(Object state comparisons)
- Opening Delimiter -

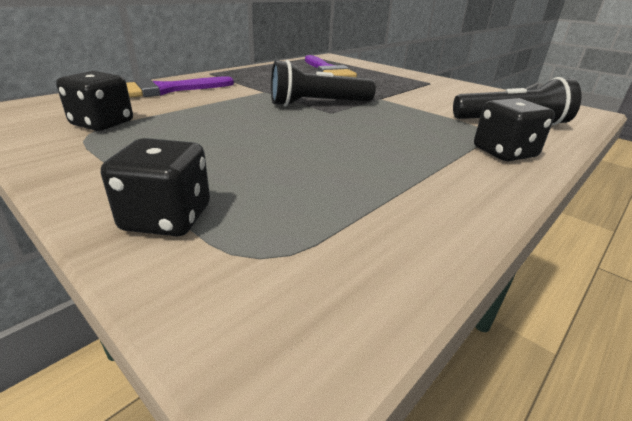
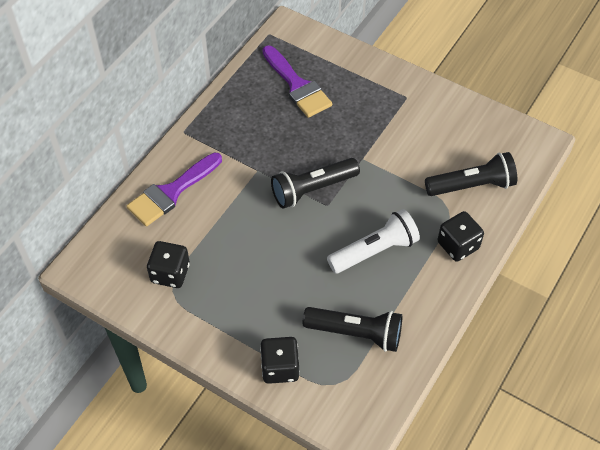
camera: 10 degrees left, 25 degrees up
(331, 202) = (356, 333): none -> black flashlight
(382, 142) = (374, 251): none -> white flashlight

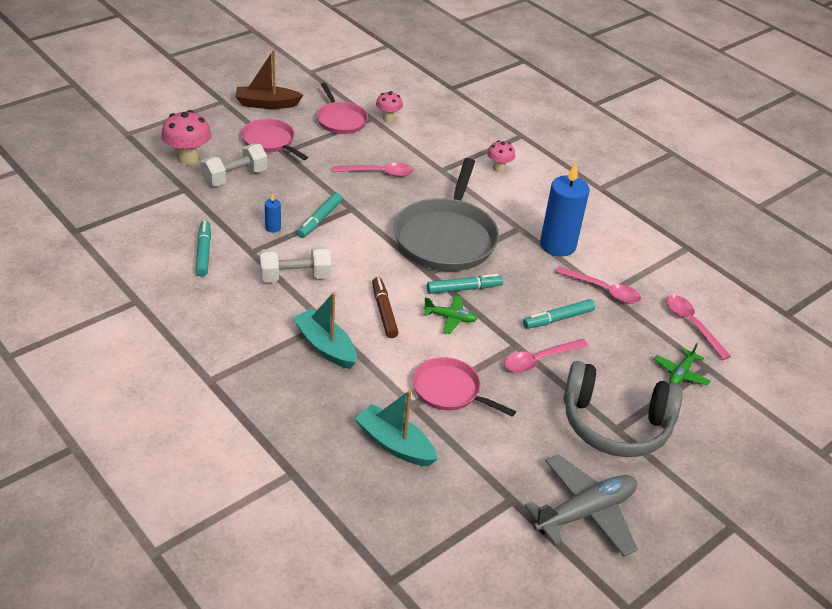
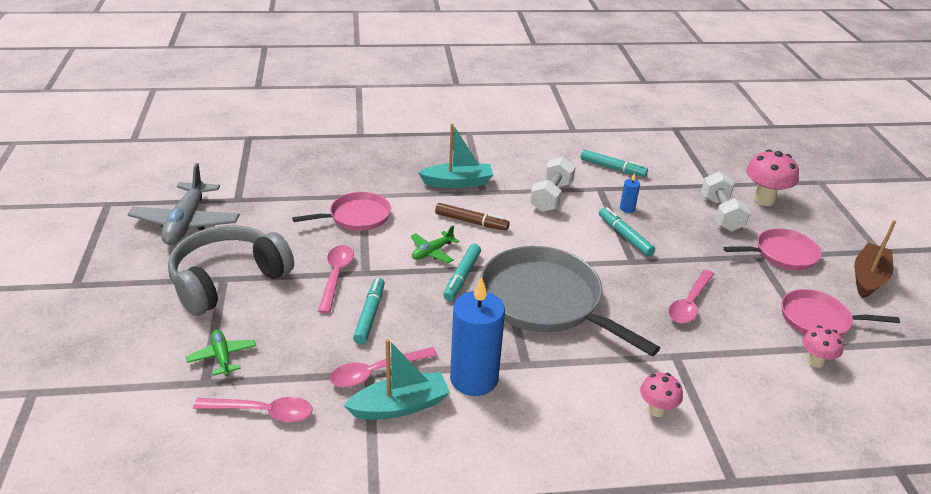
camera: 125 degrees right, 5 degrees down
(395, 444) = (337, 175): turquoise boat -> turquoise boat (400, 406)

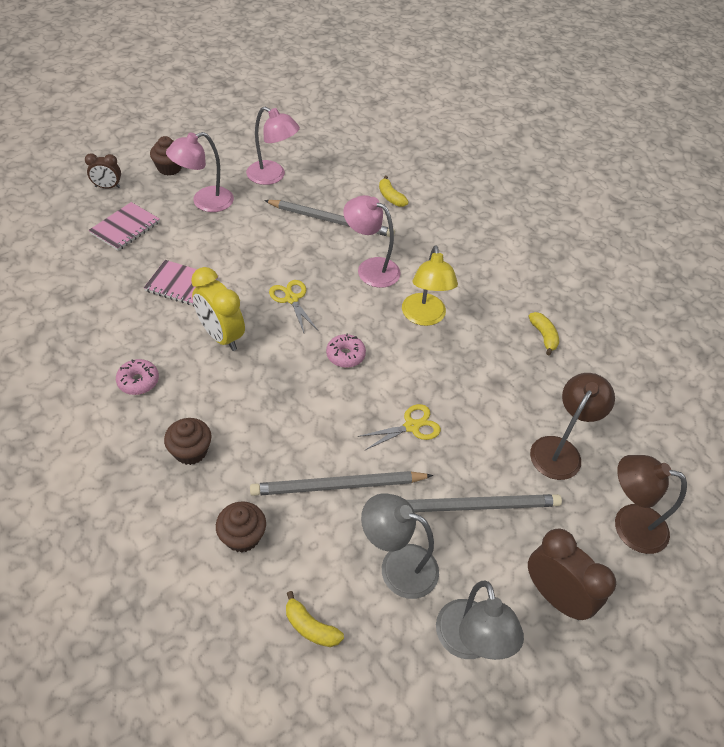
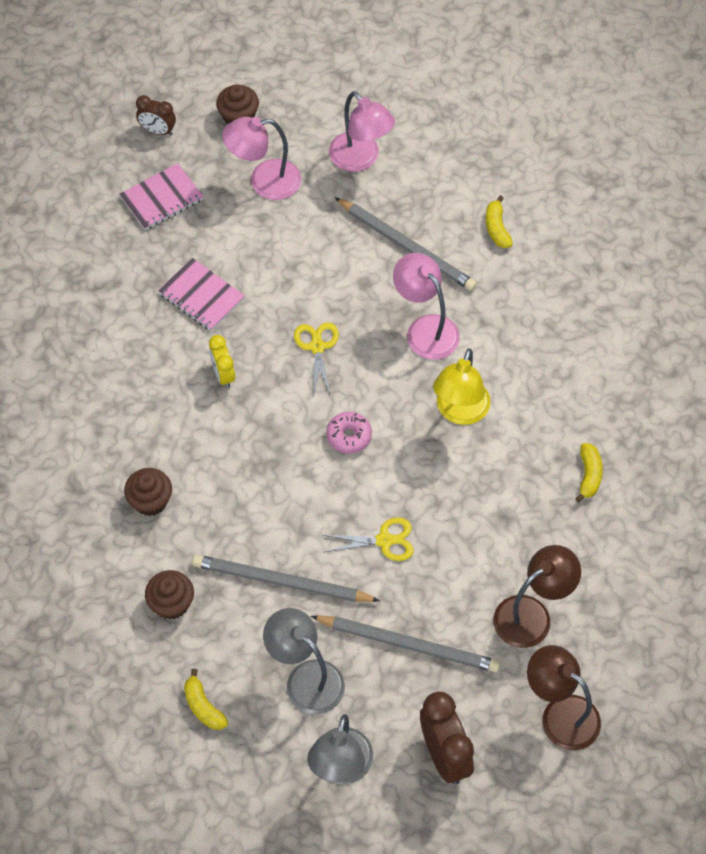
camera: 25 degrees right, 10 degrees up
(138, 381) = (122, 406): pink donut -> none
(221, 336) = (223, 375): yellow clock -> yellow clock, size x0.59

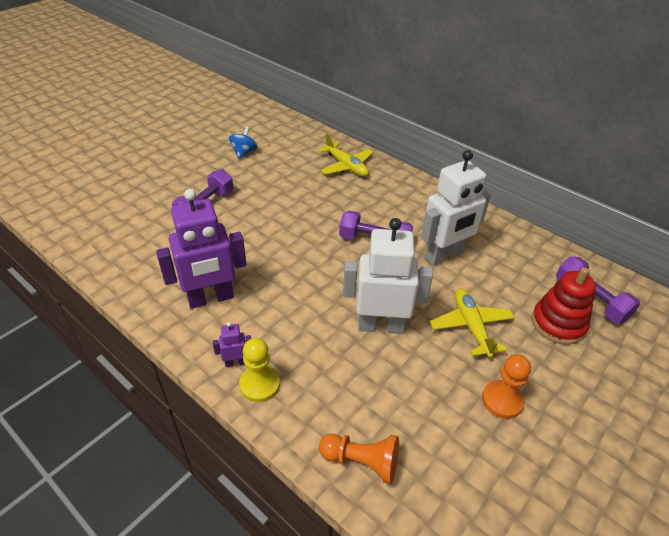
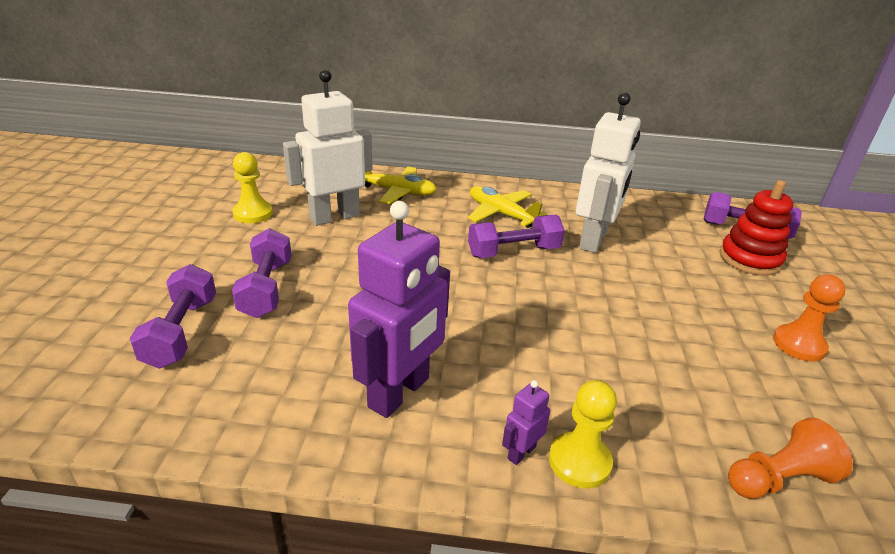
camera: 35 degrees left, 10 degrees down
(145, 215) = (181, 332): none -> purple dumbbell
(244, 152) = (253, 214): blue spinning top -> yellow pawn
(381, 326) = (621, 330): white robot -> white robot (334, 217)
(471, 326) = (694, 292): yellow plane -> yellow plane (501, 214)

- Closing Delimiter -

[ASSIGNED TASK]
Look through the entries above and report the number of lines that contain "none". Write only the number.

[SOLUTION FOR THIS PROBLEM]
4